Data for the task: Begin

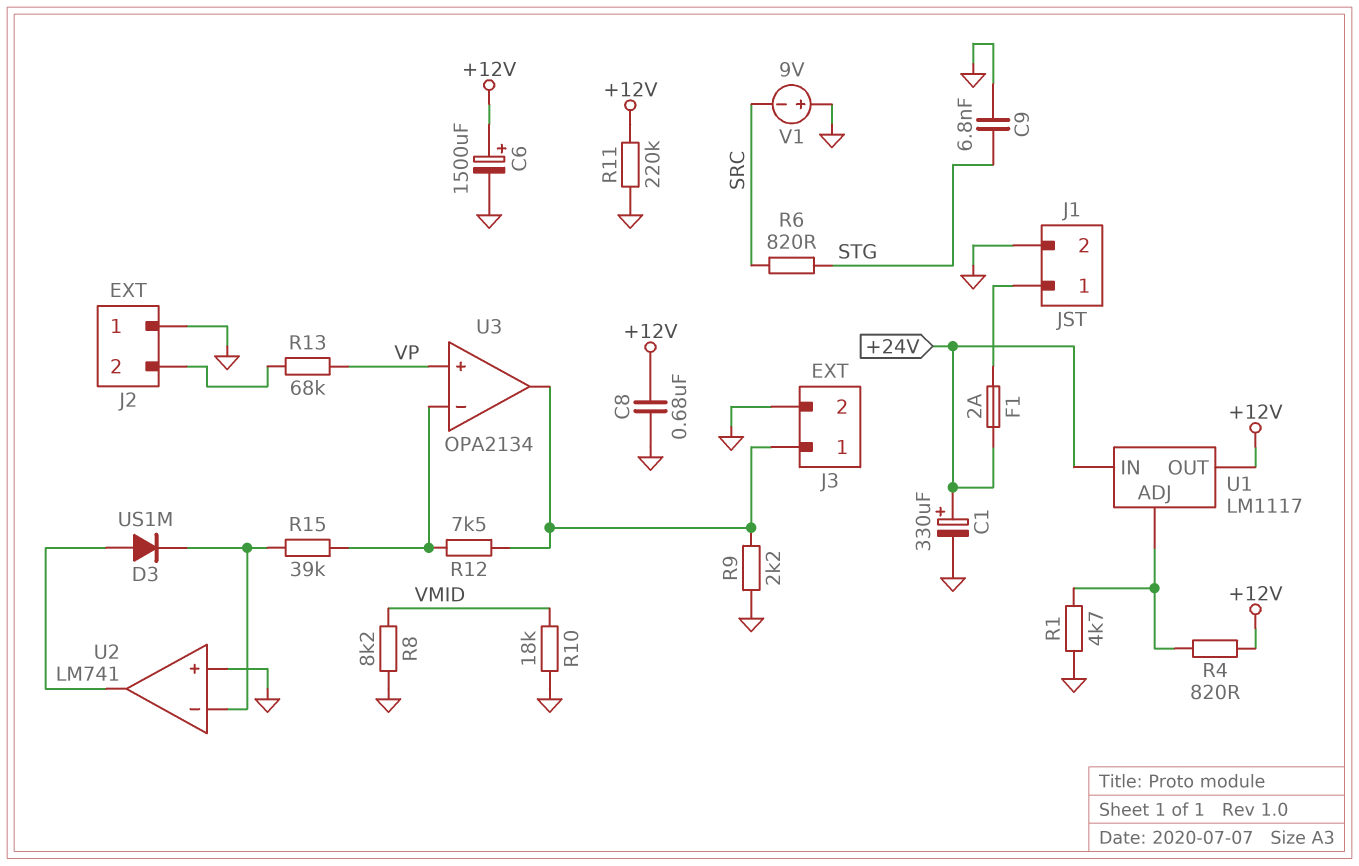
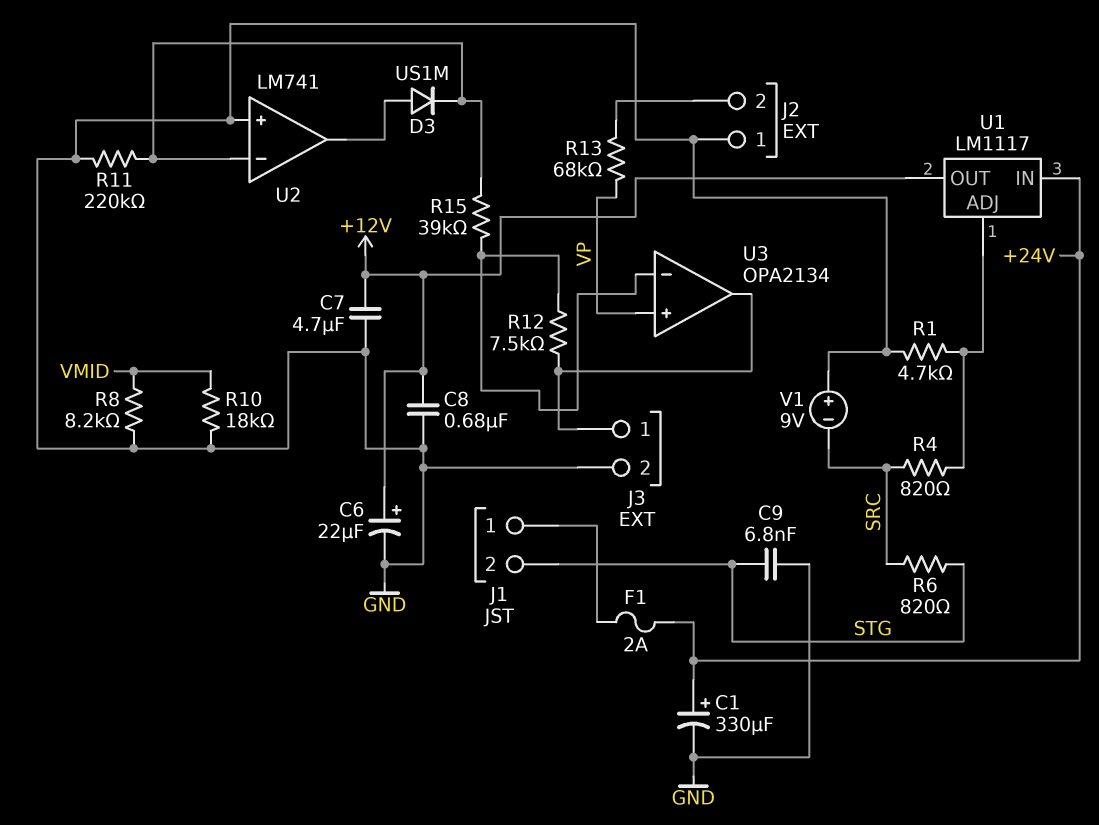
C6: 1500uF (plus +12V, minus GND) -> 22uF (plus +12V, minus GND)
C7: none -> 4.7uF (+12V, GND)
J1 pin 2: GND -> STG
R4: 820 (+12V, U1/ADJ) -> 820 (SRC, U1/ADJ)
R9: 2.2k (GND, J3/1) -> none
R11: 220k (+12V, GND) -> 220k (GND, U2/in-)

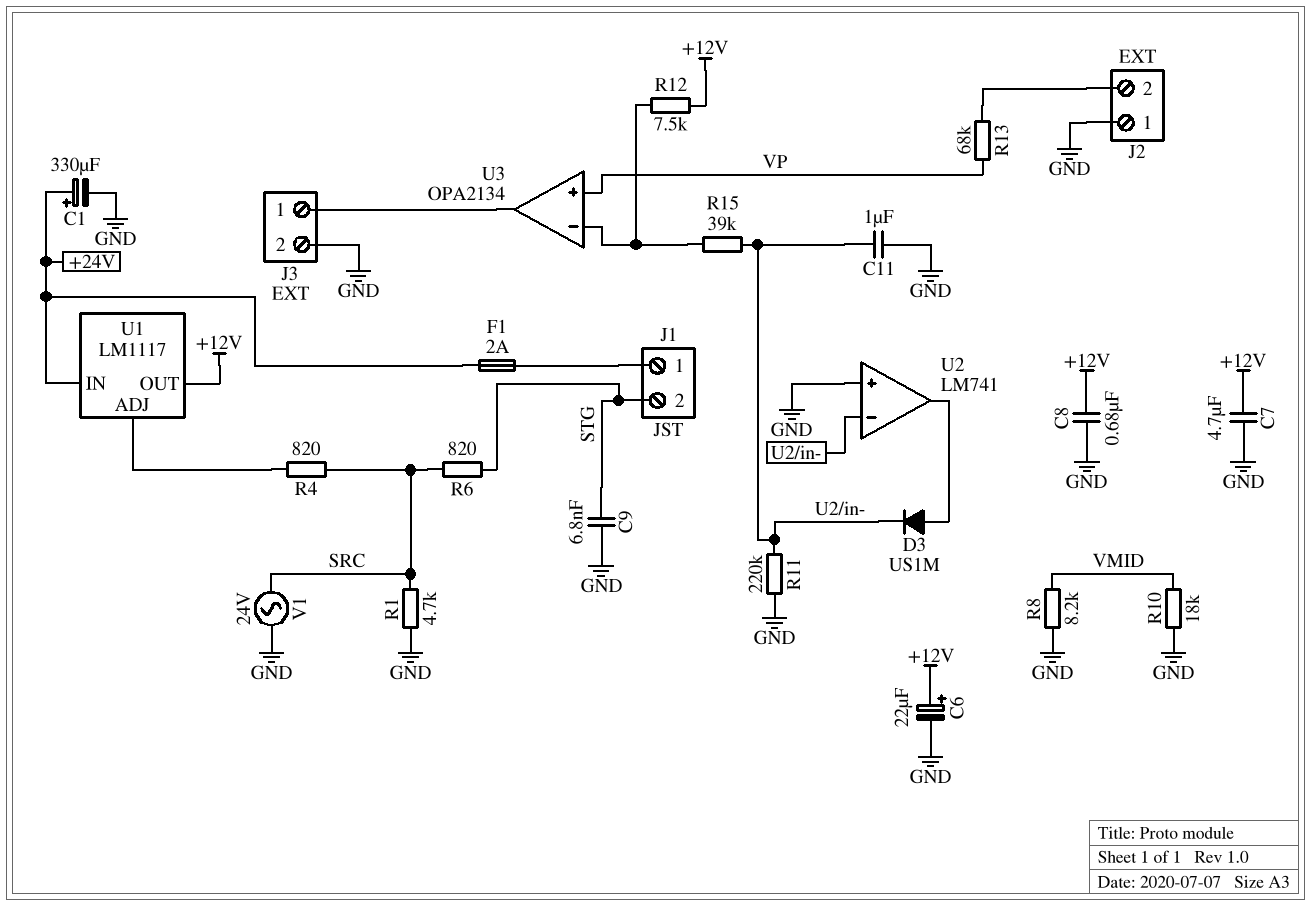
C11: none -> 1uF (GND, U2/in-)
R1: 4.7k (GND, U1/ADJ) -> 4.7k (GND, SRC)
R12: 7.5k (J3/1, U3/in-) -> 7.5k (+12V, U3/in-)
V1: 9V (plus GND, minus SRC) -> AC 24V (GND, SRC)

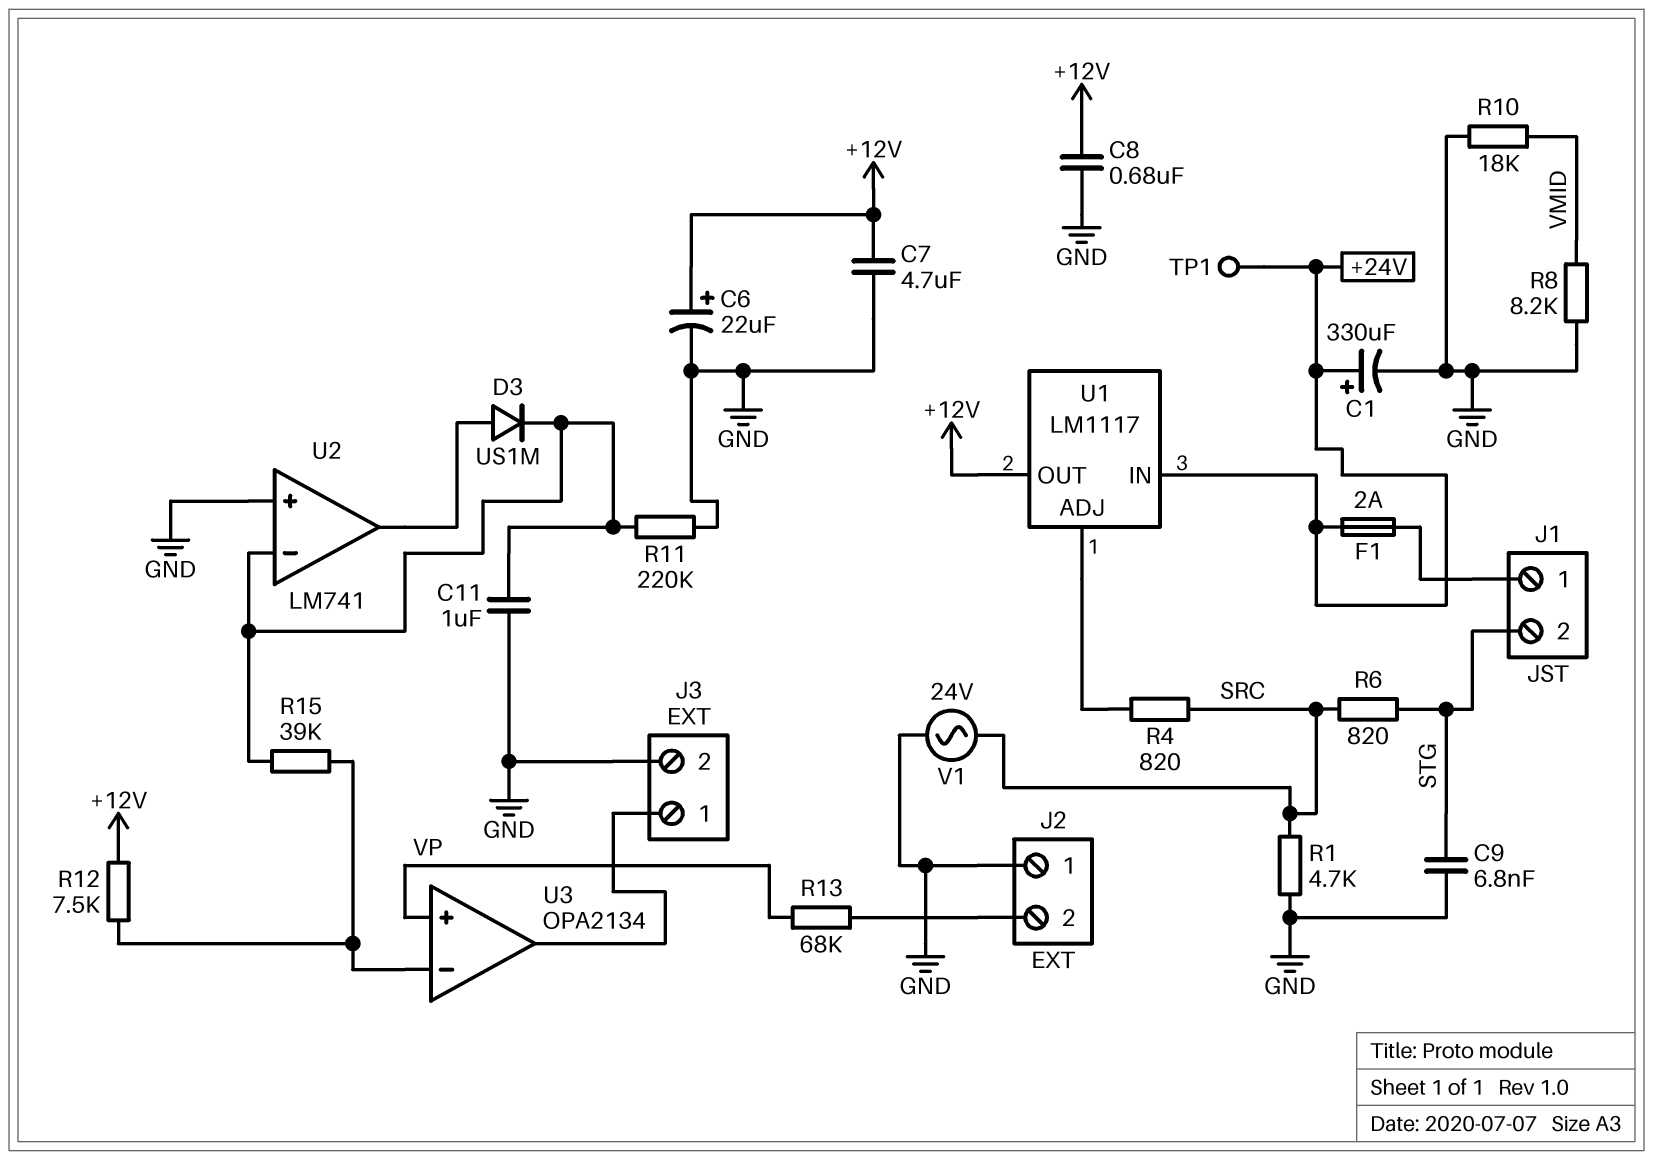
TP1: none -> test point (+24V)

Data for the task: End

#### [Problem requirements]
What is needed is an exact copy of the lines from the line with "C11: none -> 1uF (GND, U2/in-)" to the end of the data above, both included, without any pictures.

#### [Answer area]
C11: none -> 1uF (GND, U2/in-)
R1: 4.7k (GND, U1/ADJ) -> 4.7k (GND, SRC)
R12: 7.5k (J3/1, U3/in-) -> 7.5k (+12V, U3/in-)
V1: 9V (plus GND, minus SRC) -> AC 24V (GND, SRC)

TP1: none -> test point (+24V)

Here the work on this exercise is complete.